**Exercise:**
For this exercise, reproduce the entries below exactly, but only from the line containing "397 359 478]" through the line containing "# camera: 20 degrees left, 0 degrees up", both included.

**Data listing:**
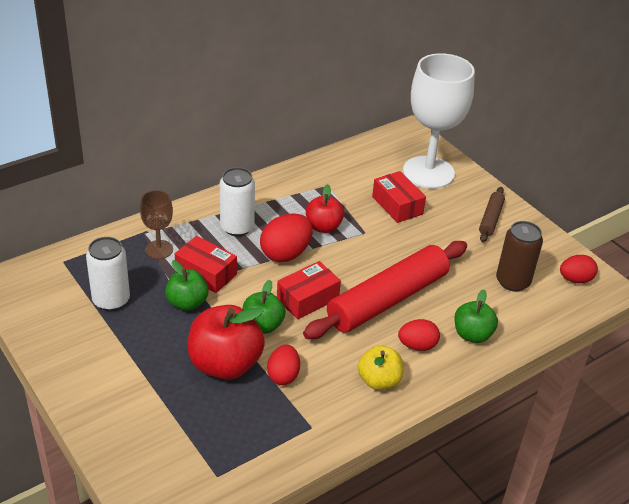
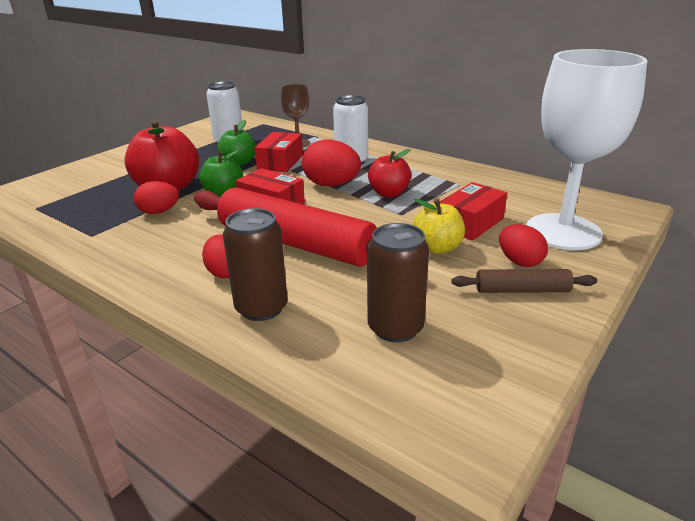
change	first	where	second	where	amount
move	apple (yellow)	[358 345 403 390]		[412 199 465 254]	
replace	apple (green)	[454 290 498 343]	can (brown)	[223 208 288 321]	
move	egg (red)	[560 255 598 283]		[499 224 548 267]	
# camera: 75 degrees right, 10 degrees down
==
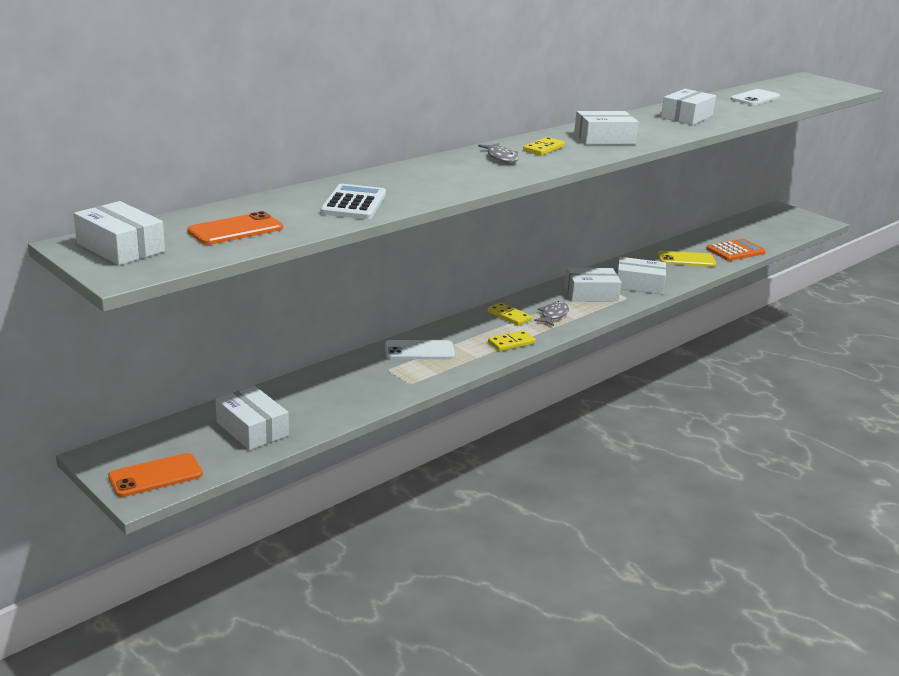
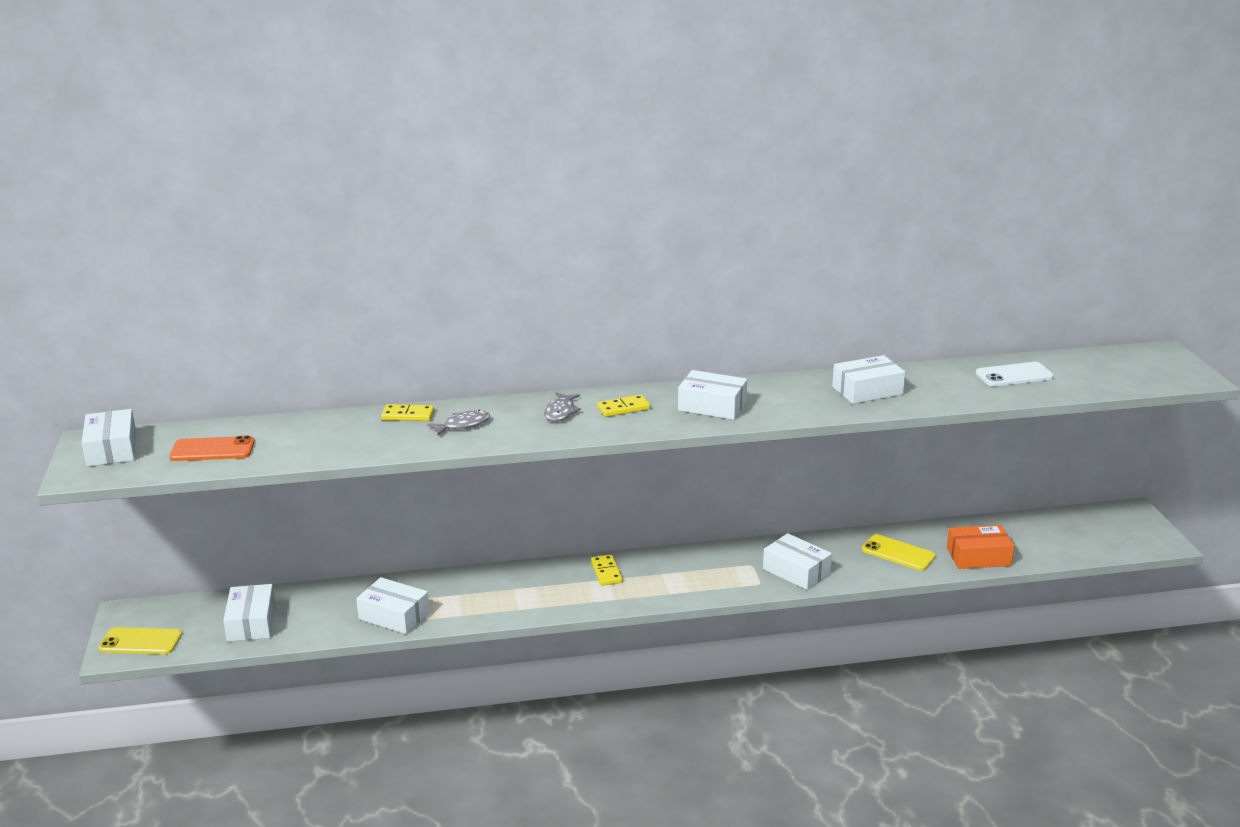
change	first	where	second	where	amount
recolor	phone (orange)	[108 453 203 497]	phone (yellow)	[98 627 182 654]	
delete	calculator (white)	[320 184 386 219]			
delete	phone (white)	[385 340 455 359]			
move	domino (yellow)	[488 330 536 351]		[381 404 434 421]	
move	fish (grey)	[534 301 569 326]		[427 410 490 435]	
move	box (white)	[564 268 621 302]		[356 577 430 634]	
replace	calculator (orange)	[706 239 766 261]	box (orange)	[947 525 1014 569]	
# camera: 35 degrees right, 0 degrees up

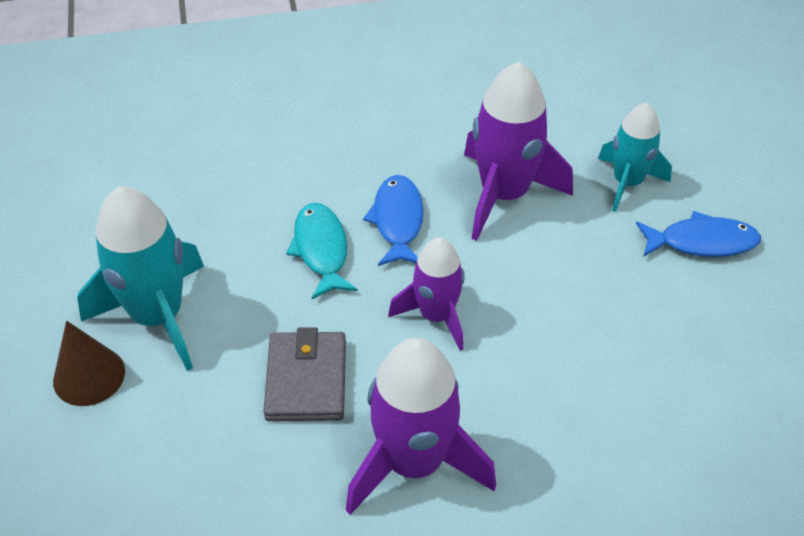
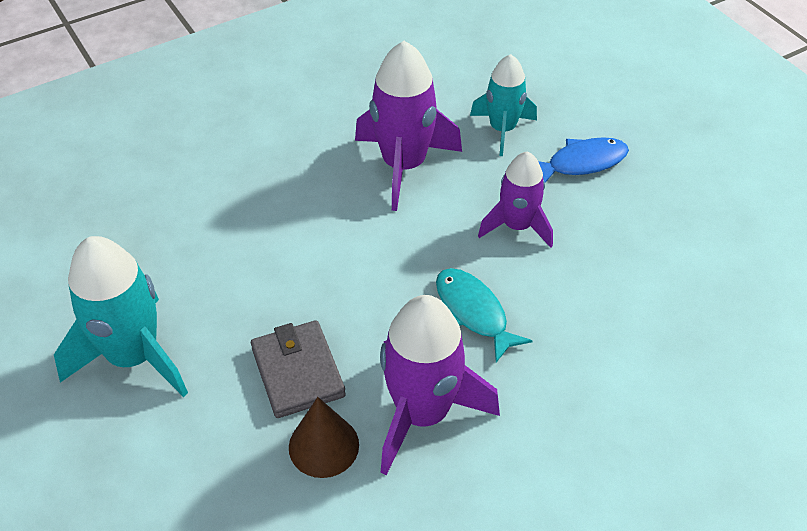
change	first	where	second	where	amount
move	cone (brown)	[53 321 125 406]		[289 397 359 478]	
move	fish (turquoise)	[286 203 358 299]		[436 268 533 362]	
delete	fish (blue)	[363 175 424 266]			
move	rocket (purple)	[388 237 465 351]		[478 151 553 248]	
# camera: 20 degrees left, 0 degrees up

**Result of the exercise:**
move	cone (brown)	[53 321 125 406]		[289 397 359 478]	
move	fish (turquoise)	[286 203 358 299]		[436 268 533 362]	
delete	fish (blue)	[363 175 424 266]			
move	rocket (purple)	[388 237 465 351]		[478 151 553 248]	
# camera: 20 degrees left, 0 degrees up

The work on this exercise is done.